Information given:
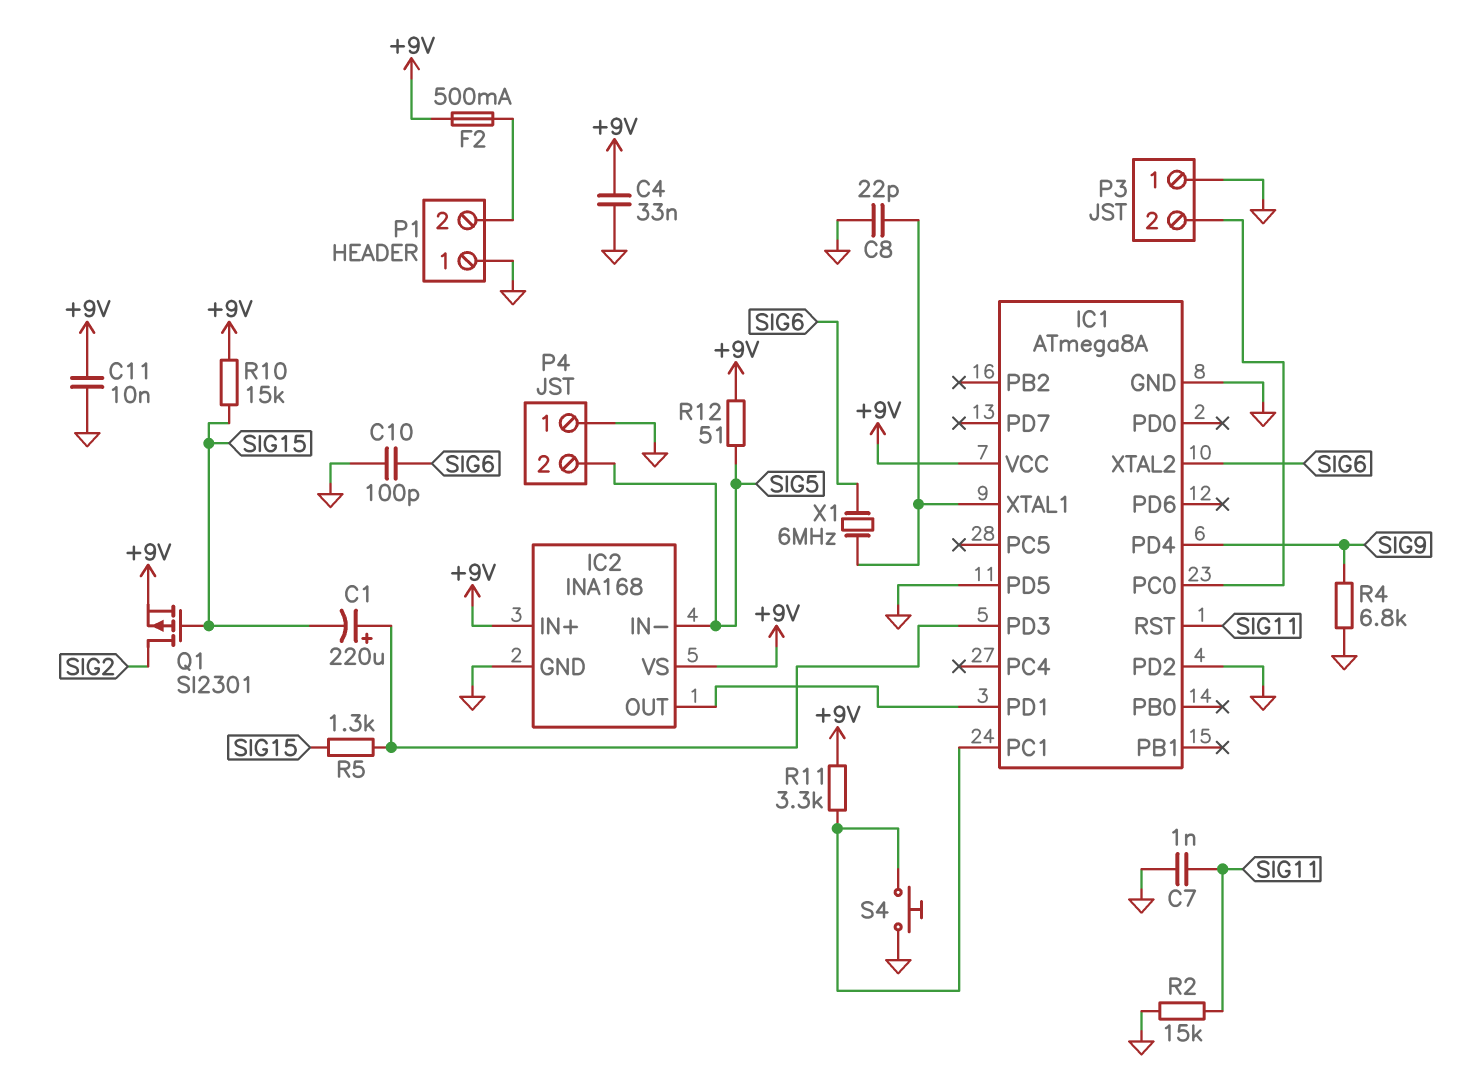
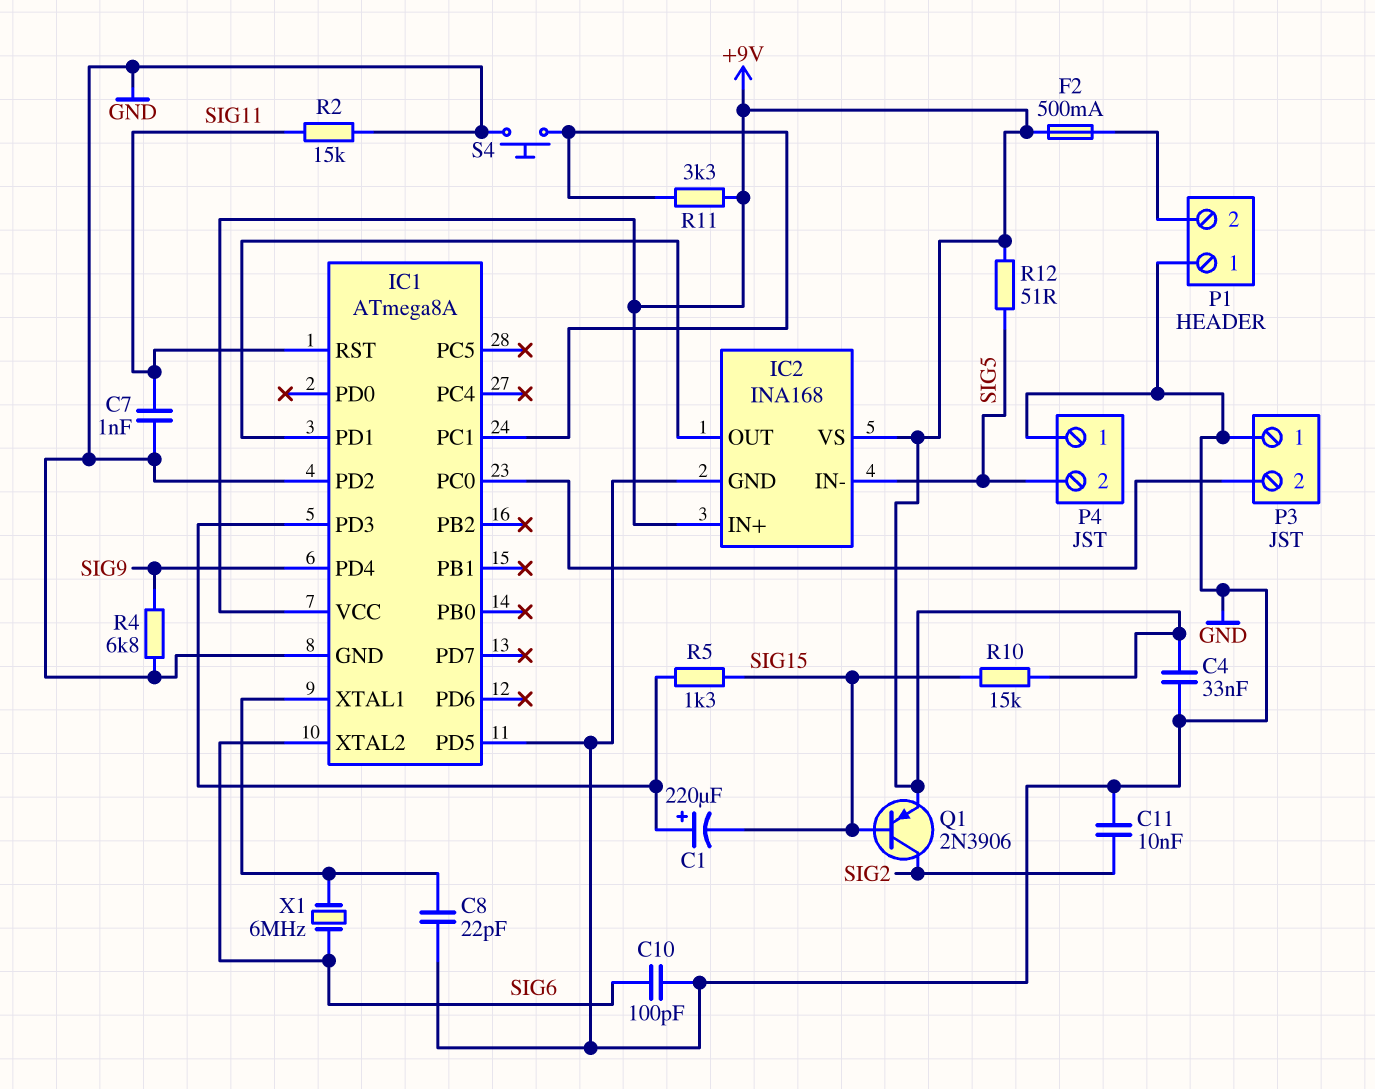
C11: 10nF (+9V, GND) -> 10nF (GND, SIG2)
Q1: PMOS SI2301 (G SIG15, D SIG2, S +9V) -> PNP 2N3906 (B SIG15, C SIG2, E +9V)

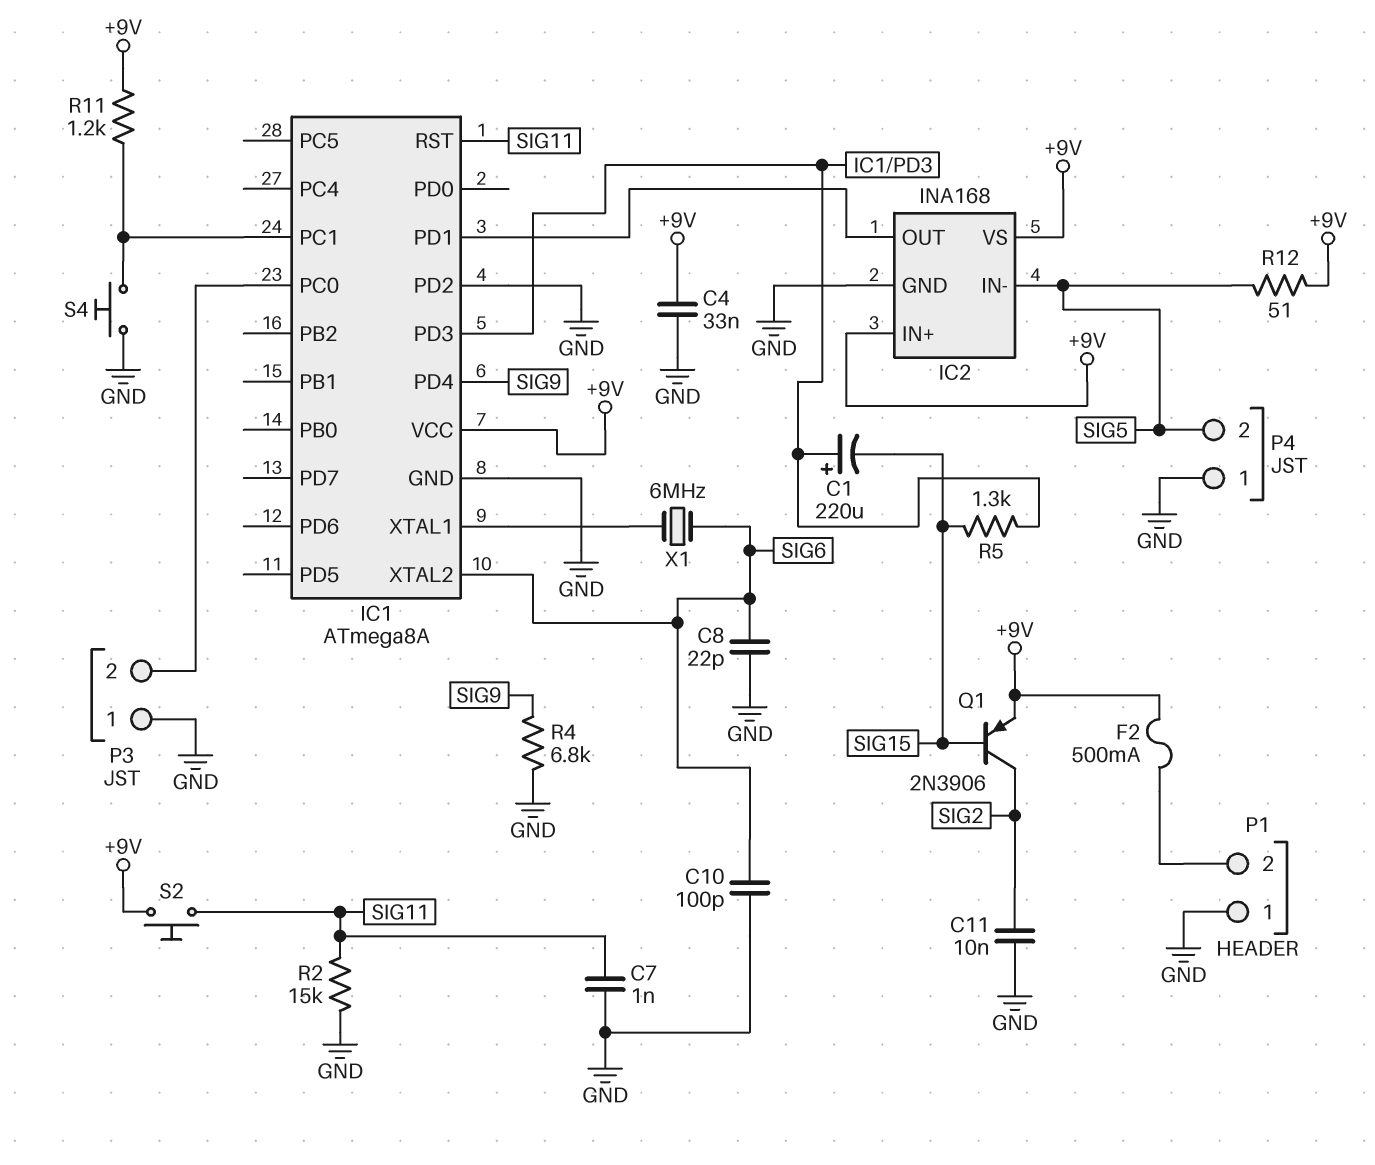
C8: 22pF (GND, IC1/XTAL1) -> 22pF (GND, SIG6)
IC1 pin PD5: GND -> none
R10: 15k (+9V, SIG15) -> none
R11: 3.3k (+9V, IC1/PC1) -> 1.2k (+9V, IC1/PC1)
S2: none -> button (+9V, SIG11)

Work to complete: Go through the entries above and count the lines containing "none". Give the number only.

Output below: 3